* What is needed
Start your answer with the line containing "U5 pin OB: MA -> MB" and end it with the last line of the records below, retyping every line between exactly and adding nothing.

==============================

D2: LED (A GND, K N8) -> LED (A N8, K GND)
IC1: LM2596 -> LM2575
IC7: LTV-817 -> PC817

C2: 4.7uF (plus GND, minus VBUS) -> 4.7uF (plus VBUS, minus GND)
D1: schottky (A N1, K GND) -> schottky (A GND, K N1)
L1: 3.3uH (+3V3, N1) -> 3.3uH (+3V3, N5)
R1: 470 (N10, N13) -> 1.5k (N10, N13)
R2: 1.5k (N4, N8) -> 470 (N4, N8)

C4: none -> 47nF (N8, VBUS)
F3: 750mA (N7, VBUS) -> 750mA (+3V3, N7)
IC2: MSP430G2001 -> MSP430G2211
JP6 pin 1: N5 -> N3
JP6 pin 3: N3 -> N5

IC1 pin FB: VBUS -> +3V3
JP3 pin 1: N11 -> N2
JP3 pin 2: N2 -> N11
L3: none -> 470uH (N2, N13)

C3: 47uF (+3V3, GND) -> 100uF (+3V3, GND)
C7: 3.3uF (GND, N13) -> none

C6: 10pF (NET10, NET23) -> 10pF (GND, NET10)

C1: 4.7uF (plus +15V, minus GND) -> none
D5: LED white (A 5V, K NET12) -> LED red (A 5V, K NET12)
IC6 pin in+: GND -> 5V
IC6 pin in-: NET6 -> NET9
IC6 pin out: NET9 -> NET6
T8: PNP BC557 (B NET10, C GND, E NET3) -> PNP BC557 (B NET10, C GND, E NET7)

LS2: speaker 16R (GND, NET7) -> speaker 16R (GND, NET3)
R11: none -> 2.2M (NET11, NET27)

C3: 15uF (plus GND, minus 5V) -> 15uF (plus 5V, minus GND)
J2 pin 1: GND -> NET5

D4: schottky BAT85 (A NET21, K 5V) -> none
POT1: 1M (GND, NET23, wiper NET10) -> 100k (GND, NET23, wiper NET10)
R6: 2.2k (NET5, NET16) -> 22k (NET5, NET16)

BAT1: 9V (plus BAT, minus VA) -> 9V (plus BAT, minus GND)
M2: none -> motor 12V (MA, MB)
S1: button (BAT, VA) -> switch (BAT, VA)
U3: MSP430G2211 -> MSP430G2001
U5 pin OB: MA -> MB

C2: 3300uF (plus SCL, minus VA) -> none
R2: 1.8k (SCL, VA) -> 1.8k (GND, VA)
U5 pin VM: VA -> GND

==============================

* Solution for this exercise
U5 pin OB: MA -> MB

C2: 3300uF (plus SCL, minus VA) -> none
R2: 1.8k (SCL, VA) -> 1.8k (GND, VA)
U5 pin VM: VA -> GND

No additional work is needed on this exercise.